*REQUIREMENT*: Please rewrite the items from the line with "hazy [746, 236]" through the end of the items, keeping each word as it stands. Offset every coordinate in the answers by -110.

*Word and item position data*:
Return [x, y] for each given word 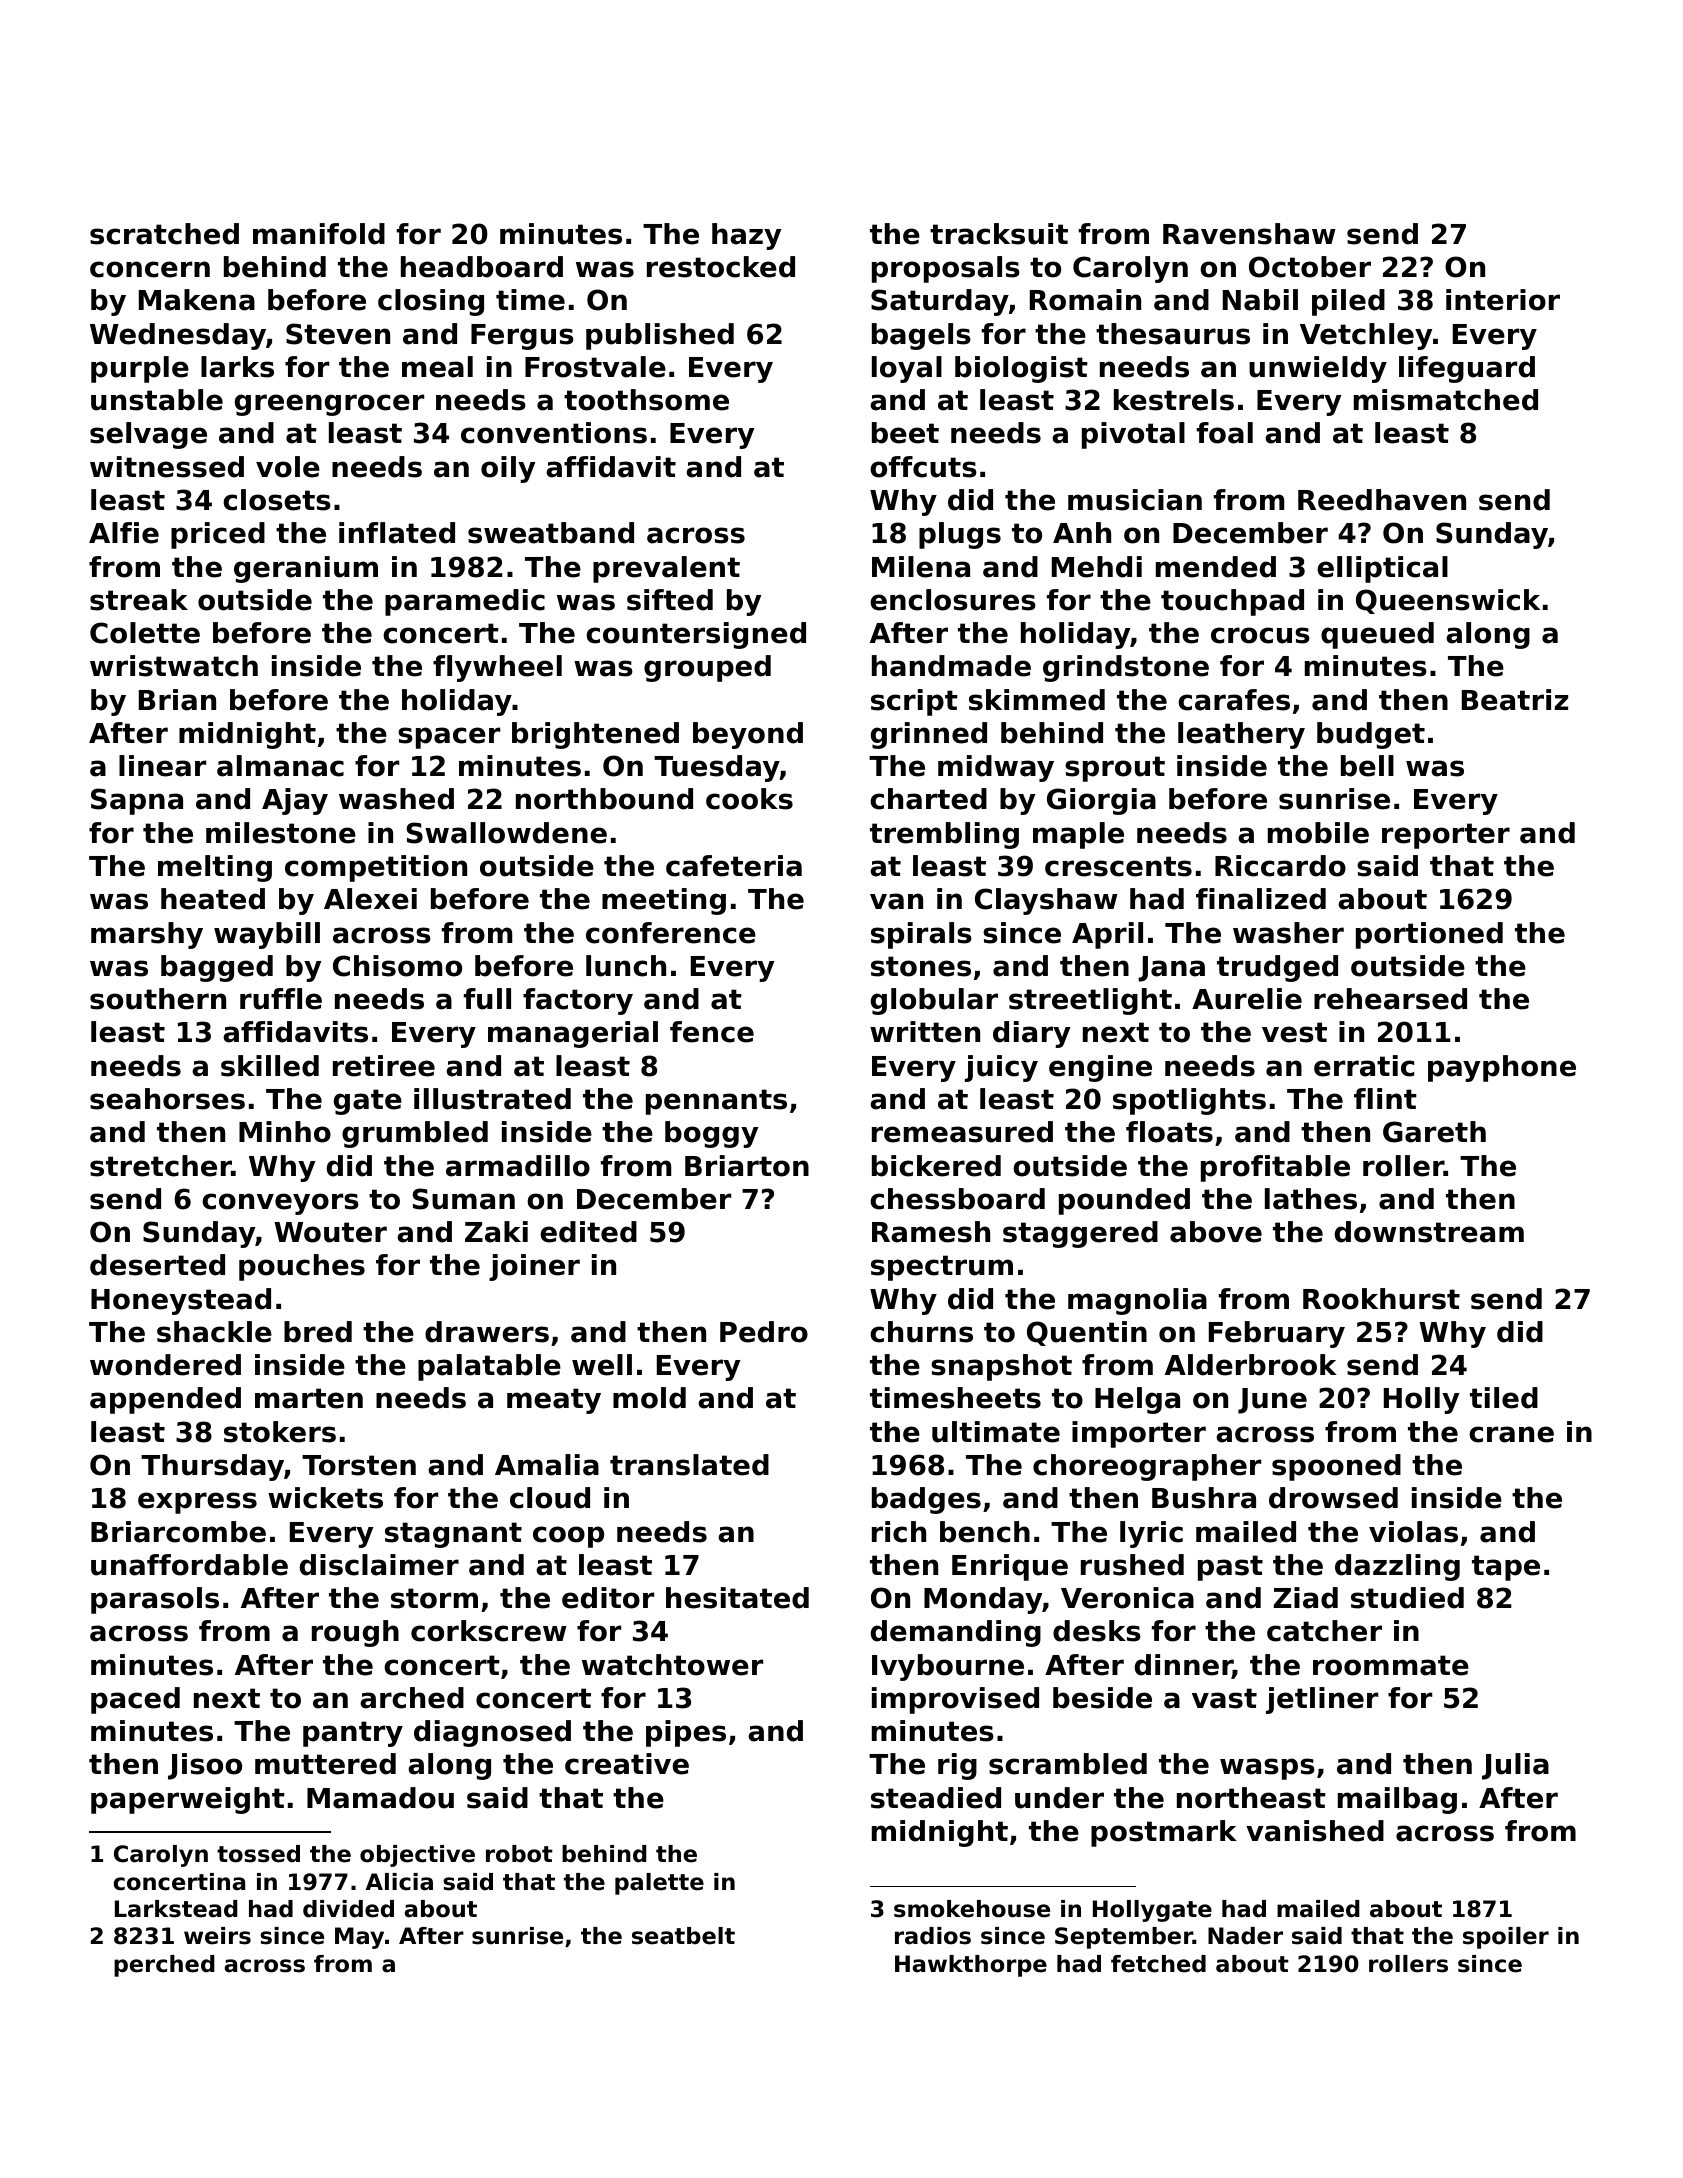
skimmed [1037, 700]
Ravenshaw [1249, 234]
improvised [955, 1700]
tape [1506, 1568]
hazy [746, 236]
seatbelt [683, 1936]
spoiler [1506, 1938]
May [359, 1938]
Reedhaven [1382, 500]
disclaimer [379, 1565]
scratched [164, 234]
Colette [145, 633]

*OUTPUT OF THE EXERCISE*:
hazy [636, 126]
seatbelt [573, 1826]
spoiler [1396, 1828]
May [249, 1828]
Reedhaven [1272, 390]
disclaimer [269, 1455]
scratched [54, 124]
Colette [35, 523]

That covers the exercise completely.